*Instructions for the task*
Which of the lines below contain the string "major", with uppercase and lowercase treated as different? Return every such line.

*Supplied data*

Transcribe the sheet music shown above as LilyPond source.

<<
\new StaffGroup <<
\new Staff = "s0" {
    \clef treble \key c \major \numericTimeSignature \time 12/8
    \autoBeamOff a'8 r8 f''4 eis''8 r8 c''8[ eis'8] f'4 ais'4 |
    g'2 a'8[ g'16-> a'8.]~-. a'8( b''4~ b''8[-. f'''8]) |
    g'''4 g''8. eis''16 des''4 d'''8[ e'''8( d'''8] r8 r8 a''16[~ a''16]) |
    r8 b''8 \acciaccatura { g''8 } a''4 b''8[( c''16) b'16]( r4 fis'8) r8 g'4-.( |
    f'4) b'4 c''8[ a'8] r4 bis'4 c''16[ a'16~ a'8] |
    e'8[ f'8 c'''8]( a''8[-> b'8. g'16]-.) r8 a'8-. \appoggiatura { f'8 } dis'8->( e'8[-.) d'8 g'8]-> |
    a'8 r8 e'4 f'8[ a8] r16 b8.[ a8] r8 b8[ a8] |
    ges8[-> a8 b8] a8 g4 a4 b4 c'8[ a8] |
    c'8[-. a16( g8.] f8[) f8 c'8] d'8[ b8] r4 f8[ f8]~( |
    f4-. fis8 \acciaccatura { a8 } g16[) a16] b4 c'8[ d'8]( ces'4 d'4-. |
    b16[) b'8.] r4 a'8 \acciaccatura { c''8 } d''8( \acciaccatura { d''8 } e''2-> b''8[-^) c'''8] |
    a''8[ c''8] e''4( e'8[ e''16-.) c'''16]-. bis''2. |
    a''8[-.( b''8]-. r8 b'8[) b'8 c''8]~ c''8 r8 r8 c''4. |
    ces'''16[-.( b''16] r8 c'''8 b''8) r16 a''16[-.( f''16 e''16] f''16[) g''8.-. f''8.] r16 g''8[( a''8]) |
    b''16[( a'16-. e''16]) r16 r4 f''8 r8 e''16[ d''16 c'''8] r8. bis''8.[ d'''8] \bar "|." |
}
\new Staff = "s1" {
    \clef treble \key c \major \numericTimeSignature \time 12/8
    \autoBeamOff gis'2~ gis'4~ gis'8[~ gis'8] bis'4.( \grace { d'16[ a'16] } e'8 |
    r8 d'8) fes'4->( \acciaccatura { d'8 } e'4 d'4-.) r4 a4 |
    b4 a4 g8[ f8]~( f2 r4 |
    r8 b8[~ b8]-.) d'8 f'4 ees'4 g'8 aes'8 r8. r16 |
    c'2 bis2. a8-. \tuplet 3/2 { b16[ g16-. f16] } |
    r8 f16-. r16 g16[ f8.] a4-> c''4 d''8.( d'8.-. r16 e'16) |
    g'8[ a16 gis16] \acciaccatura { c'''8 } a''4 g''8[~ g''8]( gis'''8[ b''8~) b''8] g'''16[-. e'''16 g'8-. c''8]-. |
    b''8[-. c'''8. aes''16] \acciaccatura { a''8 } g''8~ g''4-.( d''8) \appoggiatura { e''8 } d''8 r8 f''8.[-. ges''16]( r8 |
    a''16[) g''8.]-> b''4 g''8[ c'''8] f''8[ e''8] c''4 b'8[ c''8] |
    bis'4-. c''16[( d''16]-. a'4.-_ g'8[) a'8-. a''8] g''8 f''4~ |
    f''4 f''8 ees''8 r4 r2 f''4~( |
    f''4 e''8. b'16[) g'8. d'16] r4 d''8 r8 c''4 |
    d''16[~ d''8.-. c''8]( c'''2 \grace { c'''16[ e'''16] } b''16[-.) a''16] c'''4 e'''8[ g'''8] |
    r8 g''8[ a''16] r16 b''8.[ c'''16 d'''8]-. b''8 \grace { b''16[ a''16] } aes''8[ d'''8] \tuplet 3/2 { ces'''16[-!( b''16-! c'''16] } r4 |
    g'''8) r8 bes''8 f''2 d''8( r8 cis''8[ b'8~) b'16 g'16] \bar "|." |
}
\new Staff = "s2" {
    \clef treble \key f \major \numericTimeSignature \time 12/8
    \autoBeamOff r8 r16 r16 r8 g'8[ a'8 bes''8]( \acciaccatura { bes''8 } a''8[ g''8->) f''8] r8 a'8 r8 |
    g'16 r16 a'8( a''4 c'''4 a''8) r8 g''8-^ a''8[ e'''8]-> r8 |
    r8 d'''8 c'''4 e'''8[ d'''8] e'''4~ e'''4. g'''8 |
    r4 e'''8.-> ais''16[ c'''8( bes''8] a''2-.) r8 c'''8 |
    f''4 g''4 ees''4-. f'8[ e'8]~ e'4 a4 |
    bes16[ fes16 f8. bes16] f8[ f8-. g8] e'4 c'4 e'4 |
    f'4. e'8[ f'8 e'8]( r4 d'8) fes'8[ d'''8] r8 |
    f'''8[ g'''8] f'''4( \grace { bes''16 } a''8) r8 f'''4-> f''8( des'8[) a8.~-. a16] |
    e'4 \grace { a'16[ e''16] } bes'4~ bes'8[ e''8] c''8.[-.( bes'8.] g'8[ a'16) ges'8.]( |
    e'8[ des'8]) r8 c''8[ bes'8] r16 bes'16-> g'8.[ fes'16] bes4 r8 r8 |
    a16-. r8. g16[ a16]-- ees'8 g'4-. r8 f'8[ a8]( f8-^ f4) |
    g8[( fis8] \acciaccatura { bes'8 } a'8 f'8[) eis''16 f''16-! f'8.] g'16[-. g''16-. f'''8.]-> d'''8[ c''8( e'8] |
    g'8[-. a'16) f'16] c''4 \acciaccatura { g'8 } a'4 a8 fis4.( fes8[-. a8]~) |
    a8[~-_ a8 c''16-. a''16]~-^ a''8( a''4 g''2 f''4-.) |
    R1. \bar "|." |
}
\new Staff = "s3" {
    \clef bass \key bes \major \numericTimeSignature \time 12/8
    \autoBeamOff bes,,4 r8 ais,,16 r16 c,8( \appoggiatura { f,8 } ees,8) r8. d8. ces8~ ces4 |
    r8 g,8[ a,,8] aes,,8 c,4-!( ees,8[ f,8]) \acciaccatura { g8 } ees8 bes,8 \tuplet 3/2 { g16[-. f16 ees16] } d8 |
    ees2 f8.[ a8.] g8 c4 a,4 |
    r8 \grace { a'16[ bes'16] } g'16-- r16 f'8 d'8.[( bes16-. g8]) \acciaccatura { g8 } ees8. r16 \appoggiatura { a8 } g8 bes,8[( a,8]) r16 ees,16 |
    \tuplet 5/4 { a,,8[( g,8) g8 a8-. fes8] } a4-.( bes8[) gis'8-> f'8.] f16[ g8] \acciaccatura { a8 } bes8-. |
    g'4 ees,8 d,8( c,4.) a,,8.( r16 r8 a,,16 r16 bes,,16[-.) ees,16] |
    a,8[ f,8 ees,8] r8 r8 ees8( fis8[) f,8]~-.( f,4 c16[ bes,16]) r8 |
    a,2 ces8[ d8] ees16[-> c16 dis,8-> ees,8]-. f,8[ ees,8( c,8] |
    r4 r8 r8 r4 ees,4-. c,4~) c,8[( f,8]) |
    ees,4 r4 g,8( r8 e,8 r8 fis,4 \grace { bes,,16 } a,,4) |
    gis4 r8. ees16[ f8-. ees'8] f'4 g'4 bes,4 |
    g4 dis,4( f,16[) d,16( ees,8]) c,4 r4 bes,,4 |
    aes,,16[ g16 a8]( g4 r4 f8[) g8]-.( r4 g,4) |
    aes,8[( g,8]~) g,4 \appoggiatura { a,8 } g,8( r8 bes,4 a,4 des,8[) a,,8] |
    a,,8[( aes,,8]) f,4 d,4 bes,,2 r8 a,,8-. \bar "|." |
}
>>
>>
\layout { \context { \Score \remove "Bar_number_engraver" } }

*Response to the exercise*
    \clef treble \key c \major \numericTimeSignature \time 12/8
    \clef treble \key c \major \numericTimeSignature \time 12/8
    \clef treble \key f \major \numericTimeSignature \time 12/8
    \clef bass \key bes \major \numericTimeSignature \time 12/8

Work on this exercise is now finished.